-- EXERCISE INPUT follows --
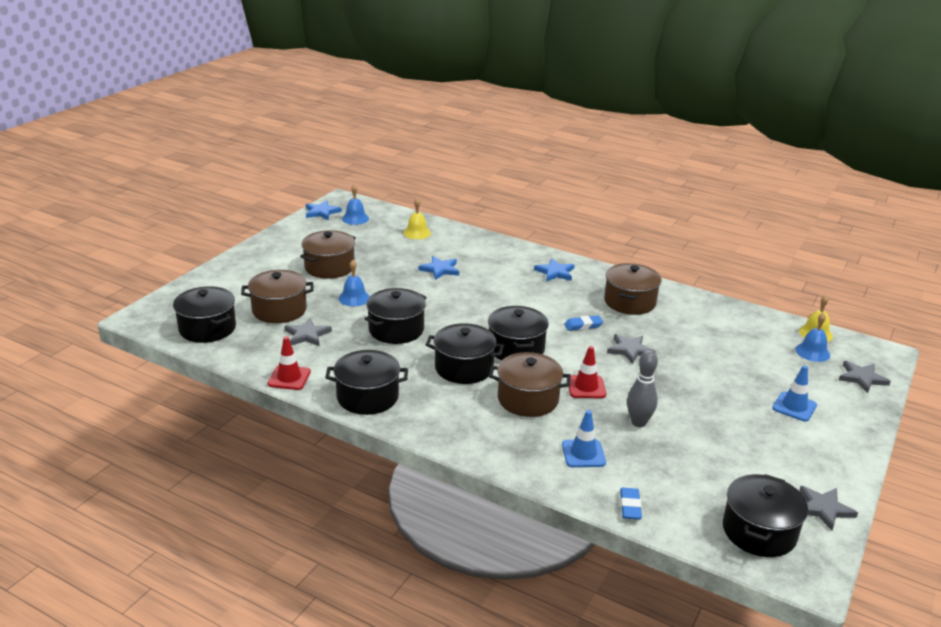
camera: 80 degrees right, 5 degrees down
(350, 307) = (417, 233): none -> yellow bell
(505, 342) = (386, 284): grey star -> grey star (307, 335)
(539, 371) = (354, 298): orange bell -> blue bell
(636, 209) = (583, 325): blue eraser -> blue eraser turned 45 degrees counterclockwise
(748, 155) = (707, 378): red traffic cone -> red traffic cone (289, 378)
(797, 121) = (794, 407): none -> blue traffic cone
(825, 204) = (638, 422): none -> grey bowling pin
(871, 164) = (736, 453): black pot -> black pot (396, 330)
-- EXERCISE INPUT concluded --
WORK INSTRUCTIONS
Starting with the line with "(350, 307) = (417, 233): none -> yellow bell" above and going on through the line with "(825, 204) = (638, 422): none", transcribe every line exactly, both ends included, and add nothing.

FINAL ANSWER
(350, 307) = (417, 233): none -> yellow bell
(505, 342) = (386, 284): grey star -> grey star (307, 335)
(539, 371) = (354, 298): orange bell -> blue bell
(636, 209) = (583, 325): blue eraser -> blue eraser turned 45 degrees counterclockwise
(748, 155) = (707, 378): red traffic cone -> red traffic cone (289, 378)
(797, 121) = (794, 407): none -> blue traffic cone
(825, 204) = (638, 422): none -> grey bowling pin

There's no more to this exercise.